#### RAW DATA
************
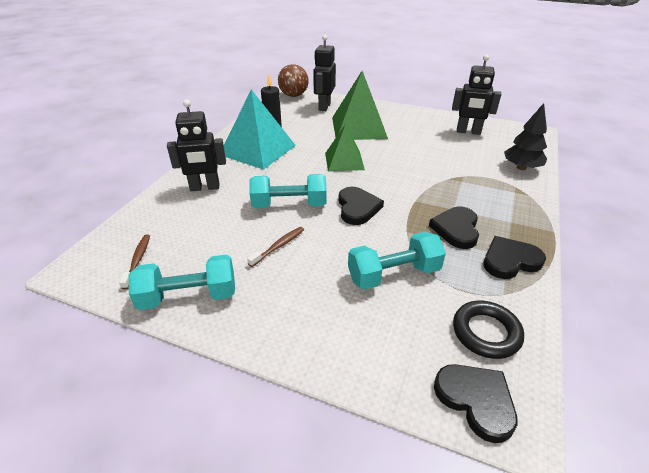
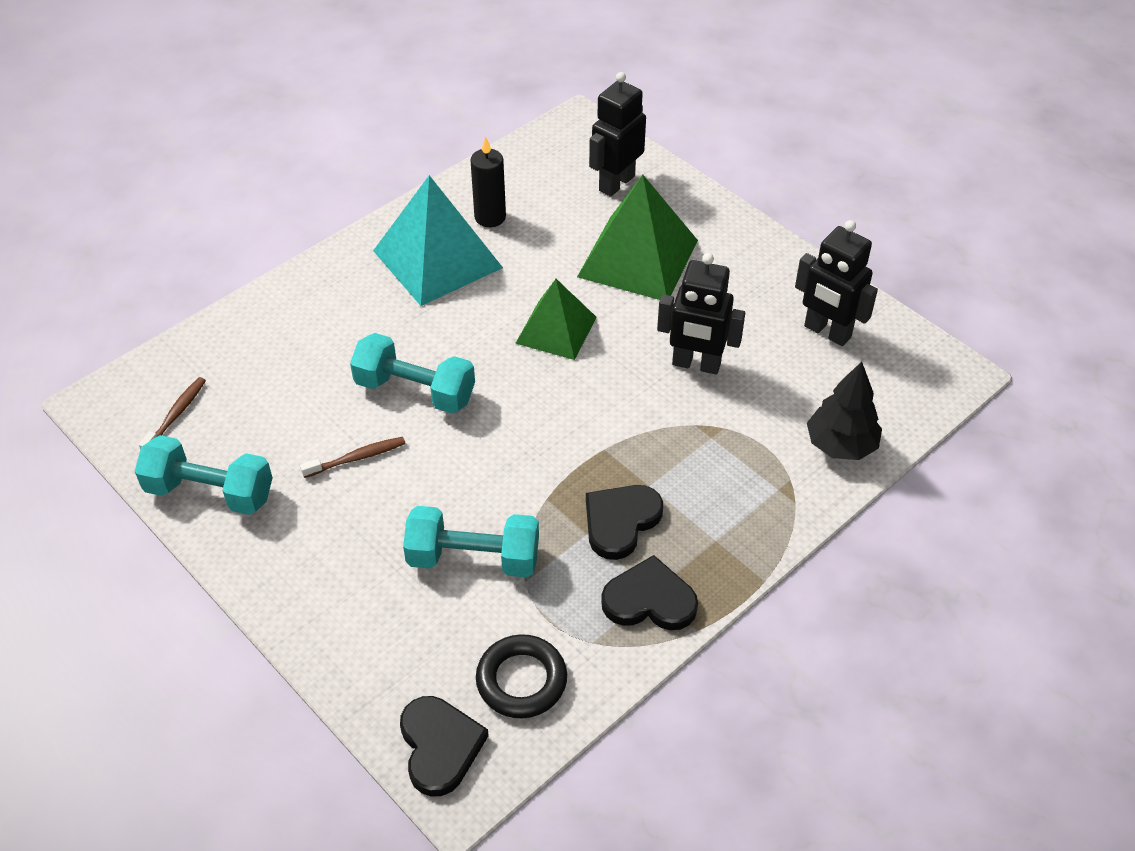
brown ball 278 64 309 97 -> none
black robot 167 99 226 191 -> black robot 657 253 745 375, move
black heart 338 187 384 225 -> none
************
#### GOAL OF THE EXERCISE
Without including any picture, reproduce all of the material exactly.

#### SOLUTION TO THE PROBLEM
brown ball 278 64 309 97 -> none
black robot 167 99 226 191 -> black robot 657 253 745 375, move
black heart 338 187 384 225 -> none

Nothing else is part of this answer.